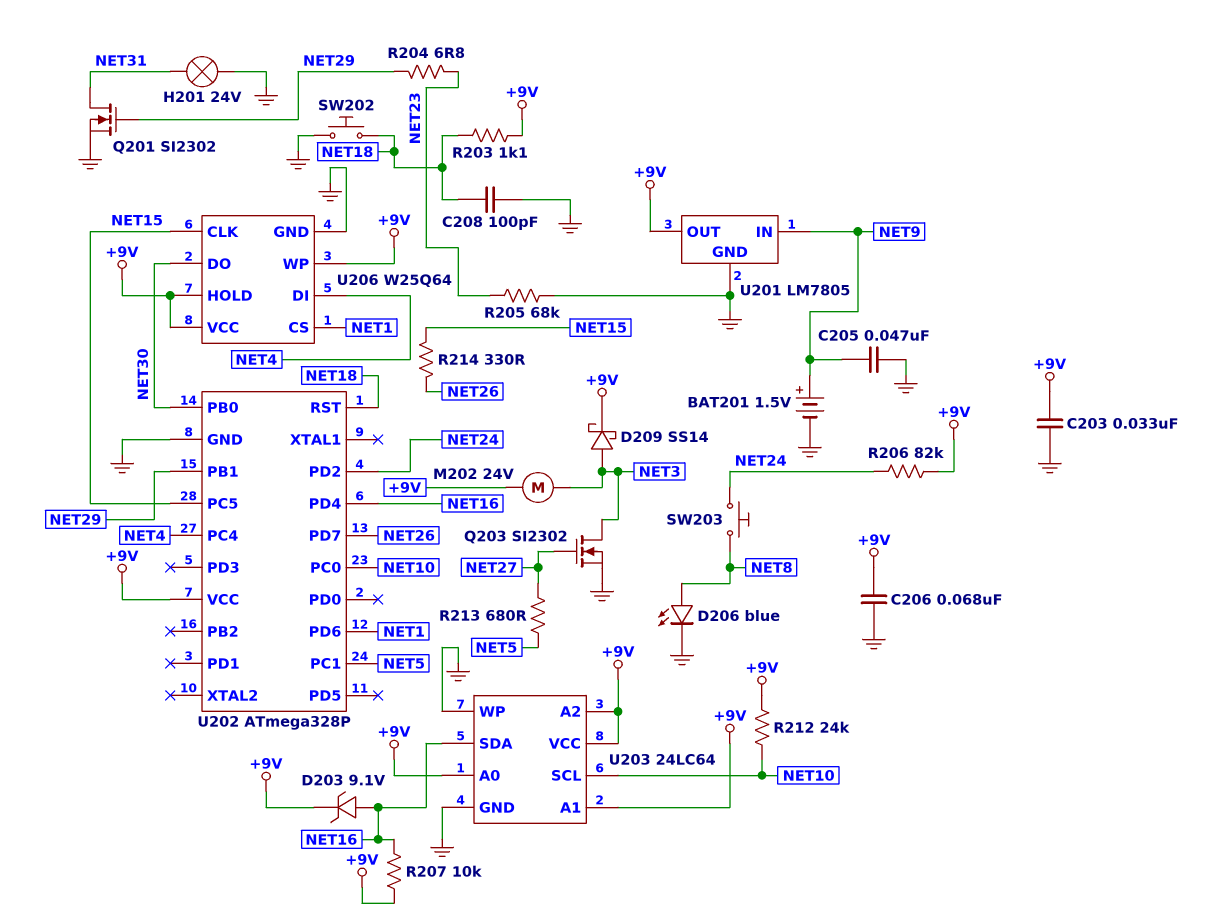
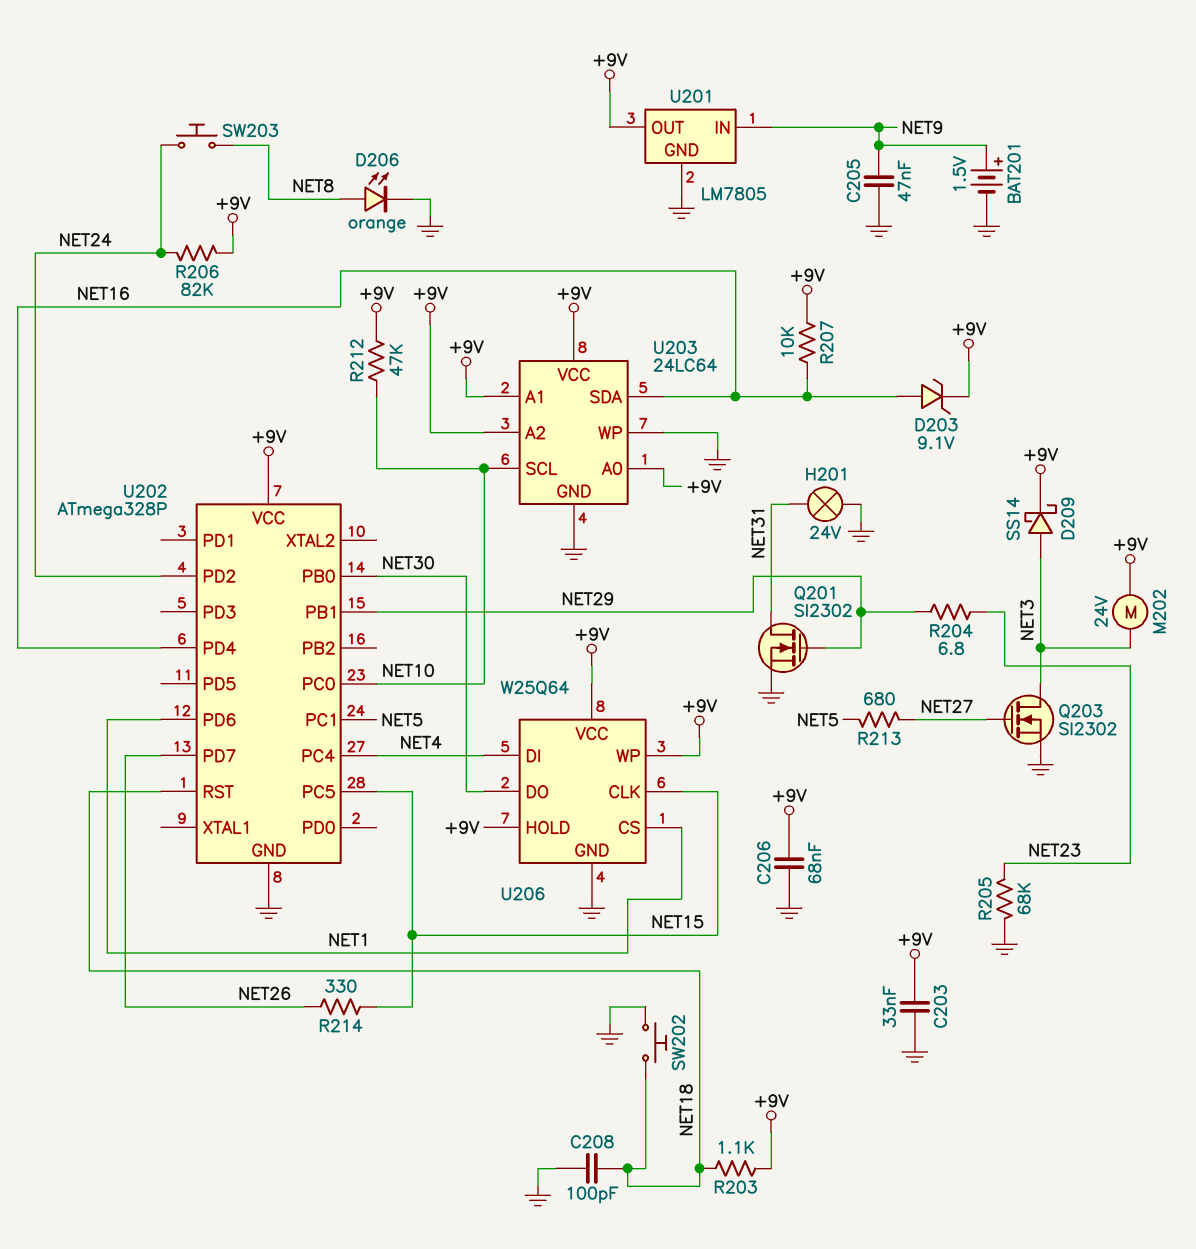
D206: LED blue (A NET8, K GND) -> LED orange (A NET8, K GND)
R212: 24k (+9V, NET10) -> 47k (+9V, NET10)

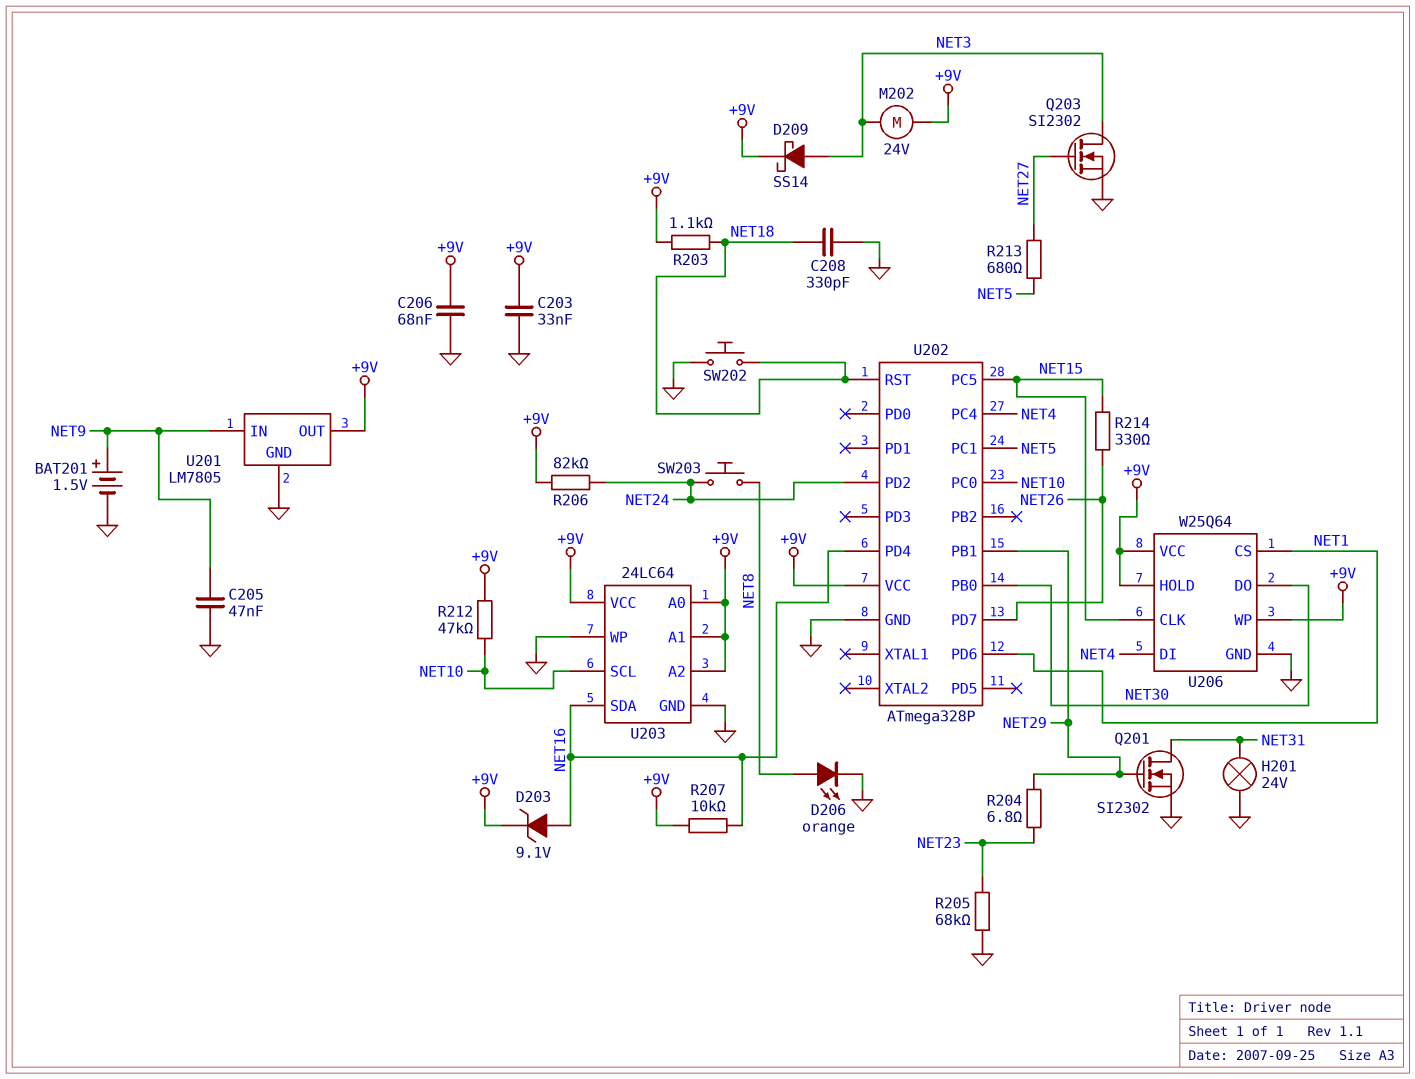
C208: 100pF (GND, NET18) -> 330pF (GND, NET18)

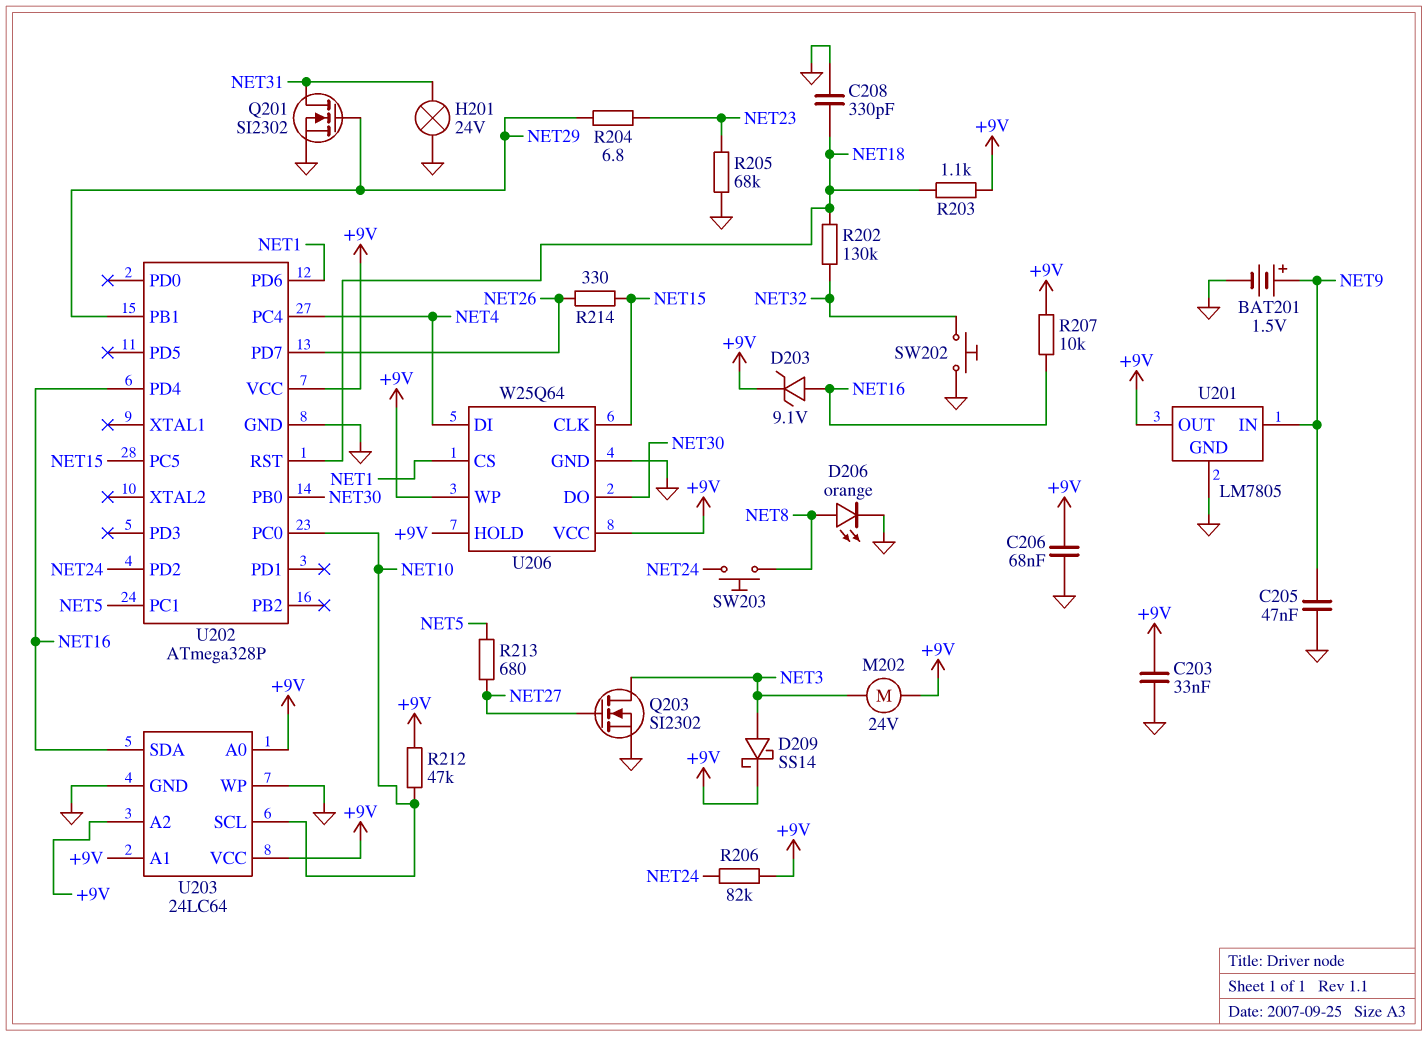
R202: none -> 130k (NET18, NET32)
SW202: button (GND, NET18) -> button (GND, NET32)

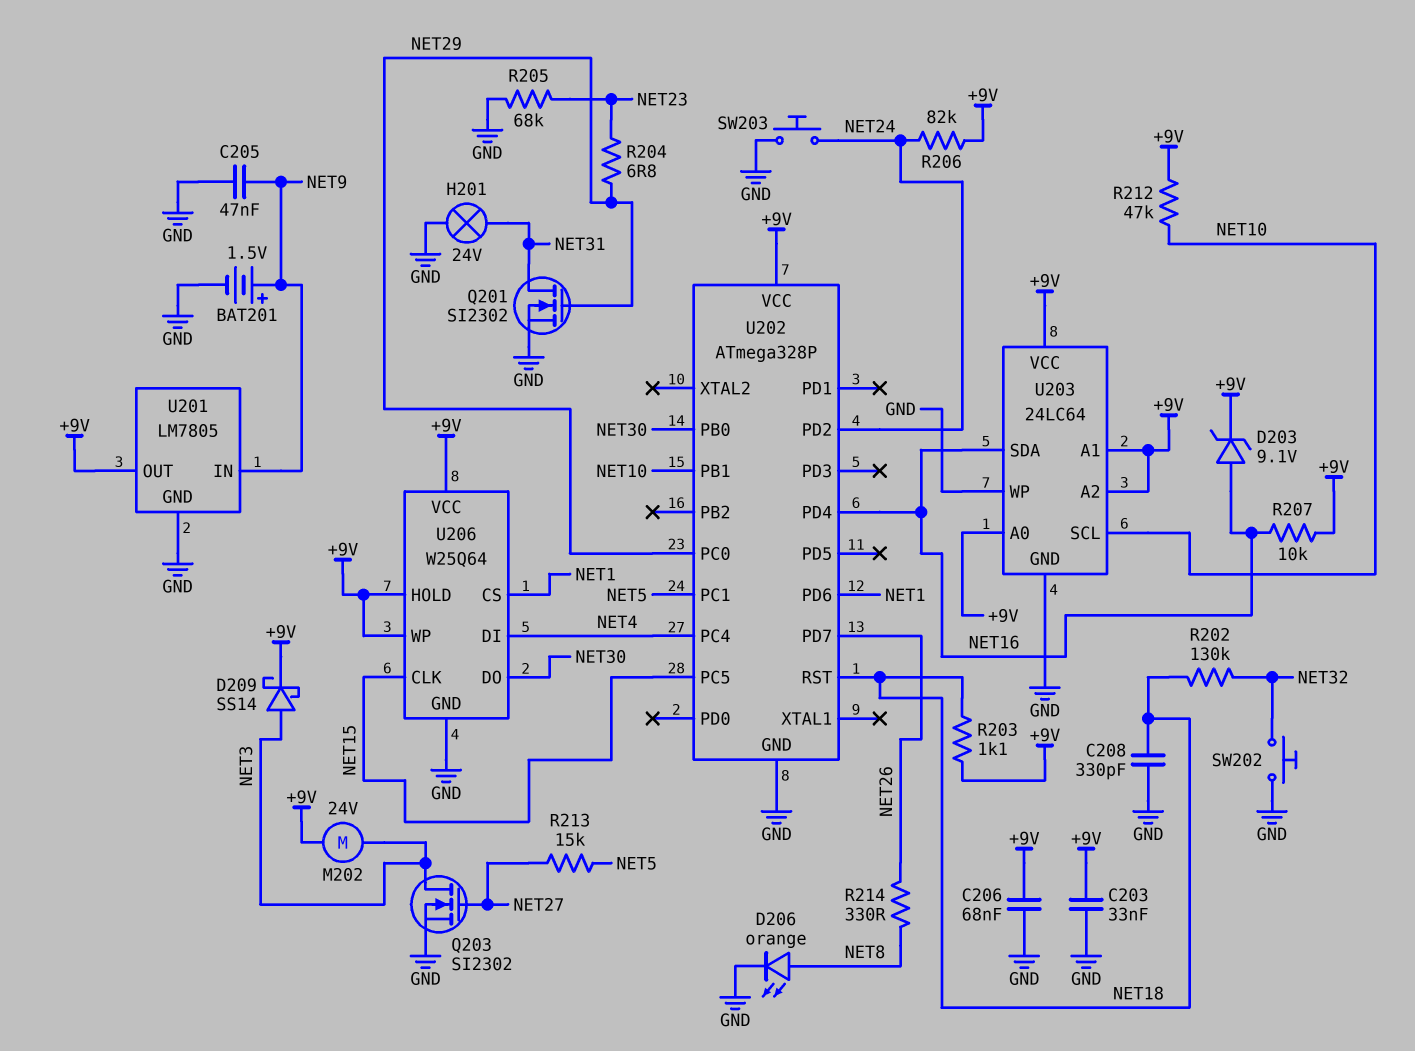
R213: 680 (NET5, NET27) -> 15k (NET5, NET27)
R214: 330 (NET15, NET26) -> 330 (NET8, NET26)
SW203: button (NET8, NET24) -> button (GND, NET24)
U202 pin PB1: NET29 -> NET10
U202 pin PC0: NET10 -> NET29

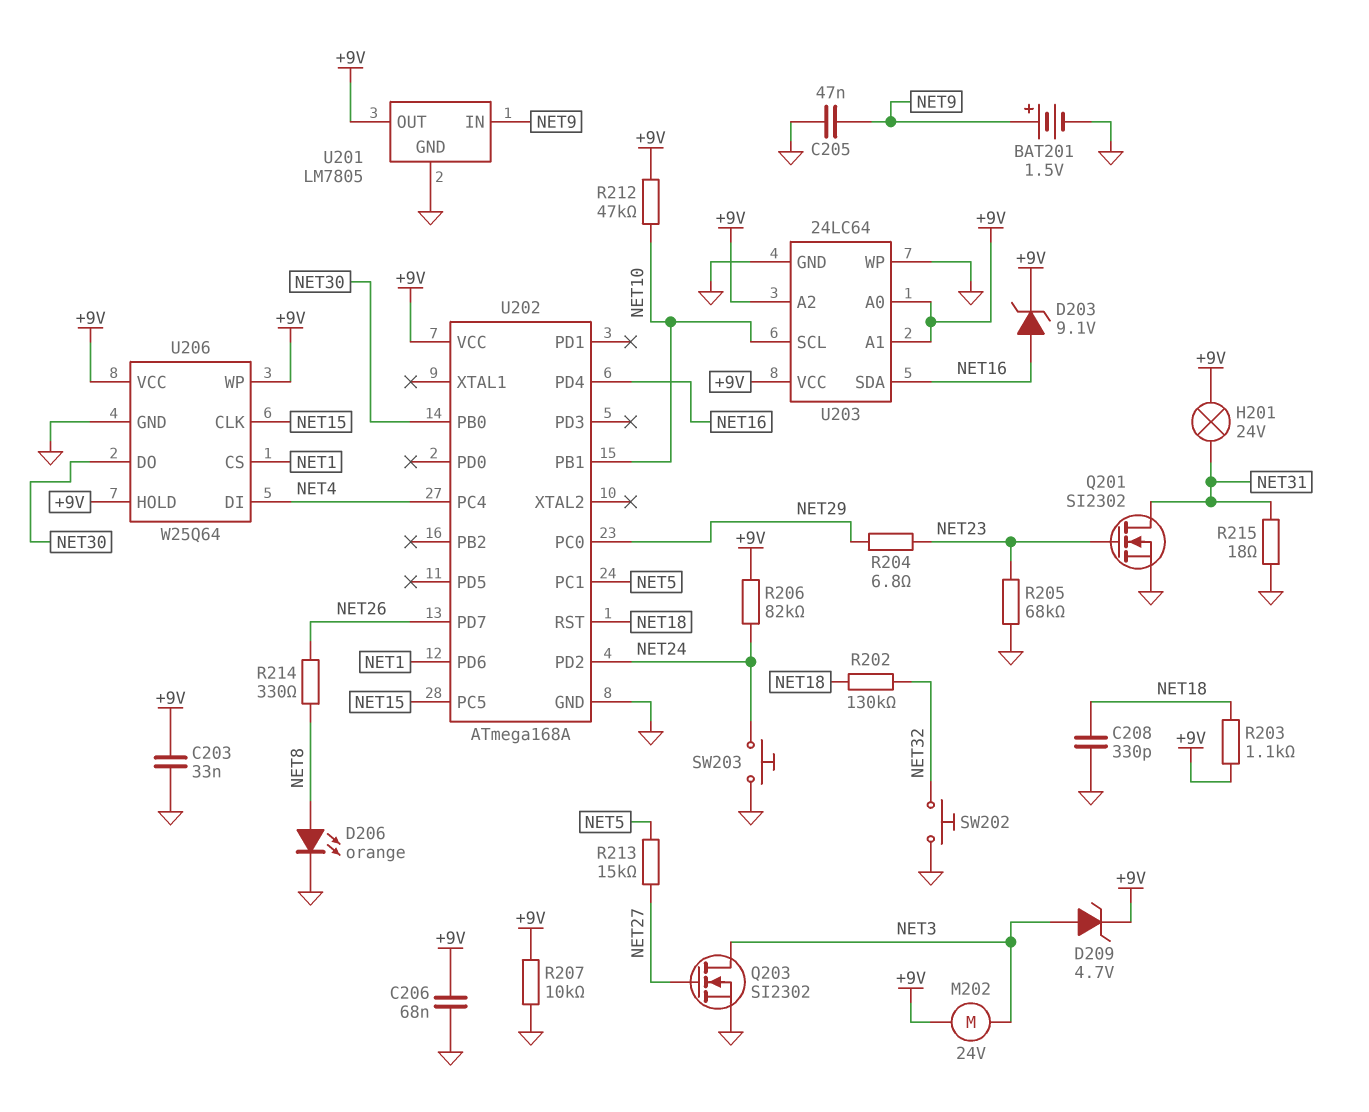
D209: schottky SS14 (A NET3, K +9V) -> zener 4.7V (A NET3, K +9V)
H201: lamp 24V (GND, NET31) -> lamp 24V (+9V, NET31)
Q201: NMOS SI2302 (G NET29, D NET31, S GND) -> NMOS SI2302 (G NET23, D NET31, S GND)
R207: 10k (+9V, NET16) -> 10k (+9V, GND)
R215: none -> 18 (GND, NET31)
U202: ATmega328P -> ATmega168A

WHAT IS BEING ASKED: Would you copy out every entry above word for word, without the pictures?

ANSWER:
D206: LED blue (A NET8, K GND) -> LED orange (A NET8, K GND)
R212: 24k (+9V, NET10) -> 47k (+9V, NET10)

C208: 100pF (GND, NET18) -> 330pF (GND, NET18)

R202: none -> 130k (NET18, NET32)
SW202: button (GND, NET18) -> button (GND, NET32)

R213: 680 (NET5, NET27) -> 15k (NET5, NET27)
R214: 330 (NET15, NET26) -> 330 (NET8, NET26)
SW203: button (NET8, NET24) -> button (GND, NET24)
U202 pin PB1: NET29 -> NET10
U202 pin PC0: NET10 -> NET29

D209: schottky SS14 (A NET3, K +9V) -> zener 4.7V (A NET3, K +9V)
H201: lamp 24V (GND, NET31) -> lamp 24V (+9V, NET31)
Q201: NMOS SI2302 (G NET29, D NET31, S GND) -> NMOS SI2302 (G NET23, D NET31, S GND)
R207: 10k (+9V, NET16) -> 10k (+9V, GND)
R215: none -> 18 (GND, NET31)
U202: ATmega328P -> ATmega168A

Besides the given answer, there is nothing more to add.